Start of PROVIDED DATA
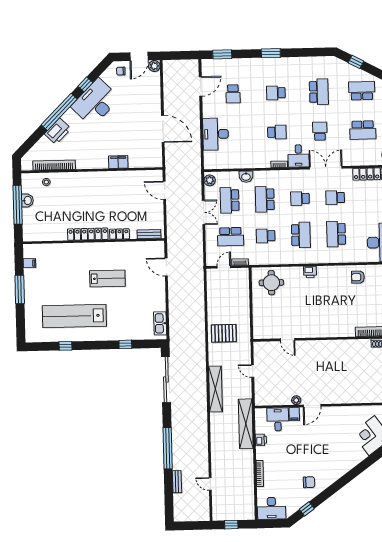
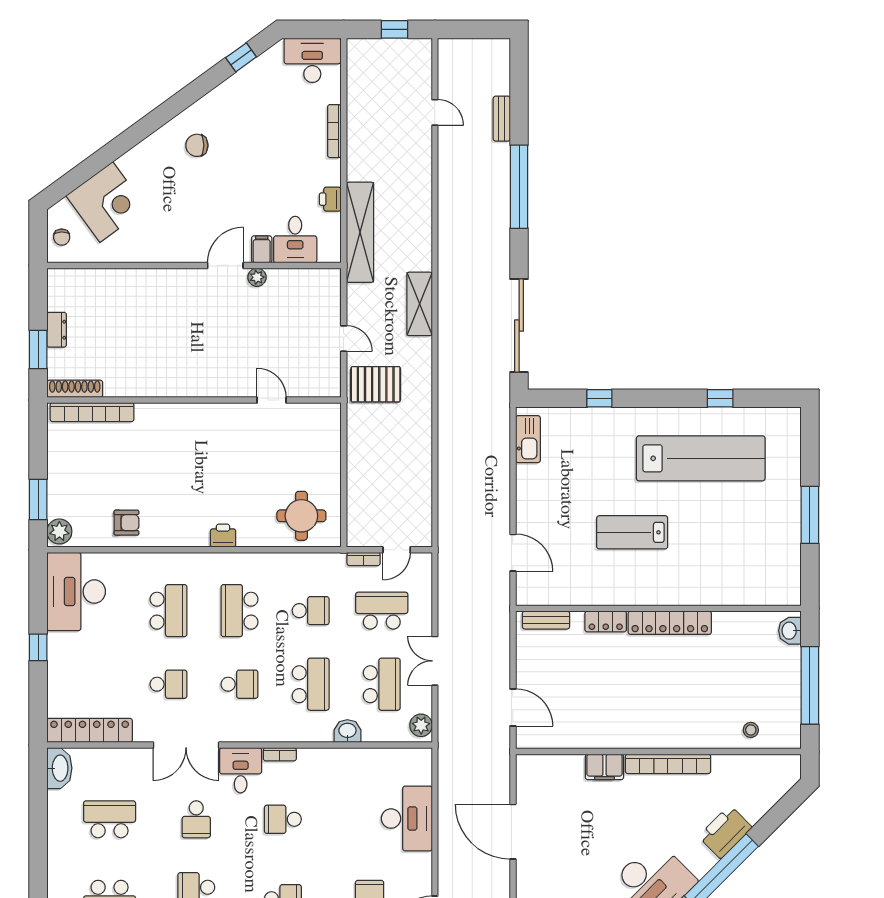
bookcase: (54, 165) -> (668, 764), moved
washbasin: (27, 200) -> (790, 631), moved
filing cabinet: (29, 263) -> (789, 567), removed
pallet: (224, 333) -> (376, 384), moved
shelving: (215, 389) -> (420, 304), width x0.68
chair: (309, 482) -> (197, 145), moved

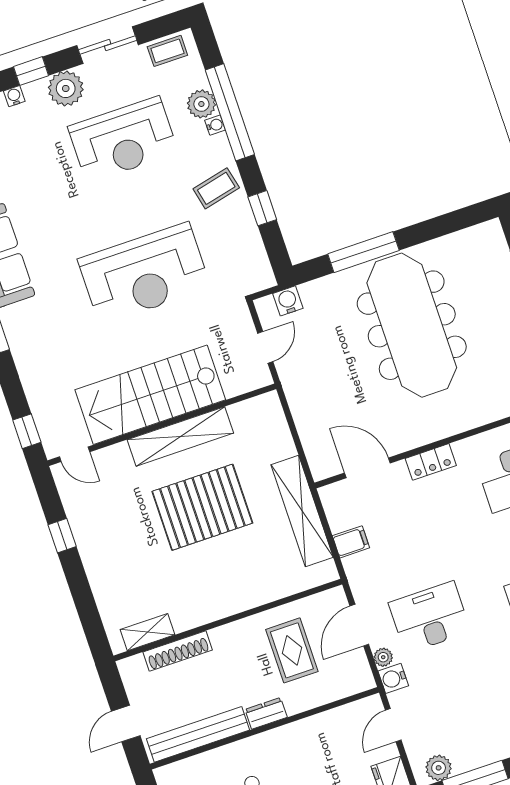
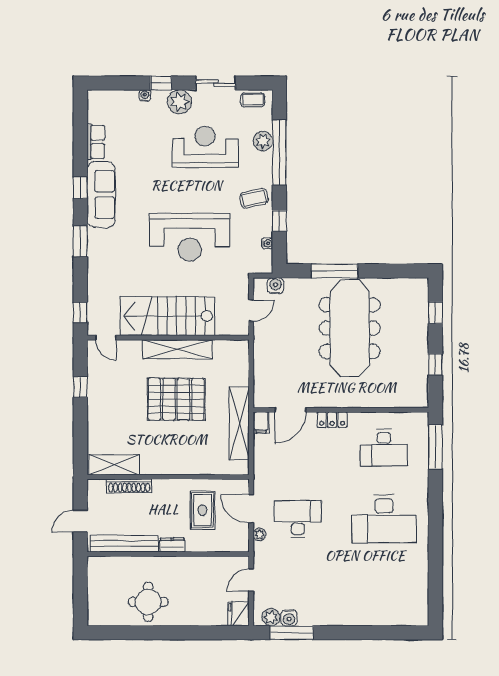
water cooler: (215, 125) -> (267, 243), moved
reception desk: (123, 140) -> (205, 147), turned 180
door: (367, 468) -> (290, 410), swing flipped
filing cabinet: (351, 542) -> (261, 423), moved, turned 90
door: (359, 625) -> (251, 509), hinge flipped
shelving: (148, 632) -> (114, 465), width x1.50, depth x1.33
water cooler: (393, 678) -> (289, 618), moved, turned -90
End of PROVIDED DATA
When you reach the line that contains "shelving: (215, 389)", start reproducing, and continue word for word to the end of the records; skip all pictures.

• _TASK RESULT_:
shelving: (215, 389) -> (420, 304), width x0.68
chair: (309, 482) -> (197, 145), moved

water cooler: (215, 125) -> (267, 243), moved
reception desk: (123, 140) -> (205, 147), turned 180
door: (367, 468) -> (290, 410), swing flipped
filing cabinet: (351, 542) -> (261, 423), moved, turned 90
door: (359, 625) -> (251, 509), hinge flipped
shelving: (148, 632) -> (114, 465), width x1.50, depth x1.33
water cooler: (393, 678) -> (289, 618), moved, turned -90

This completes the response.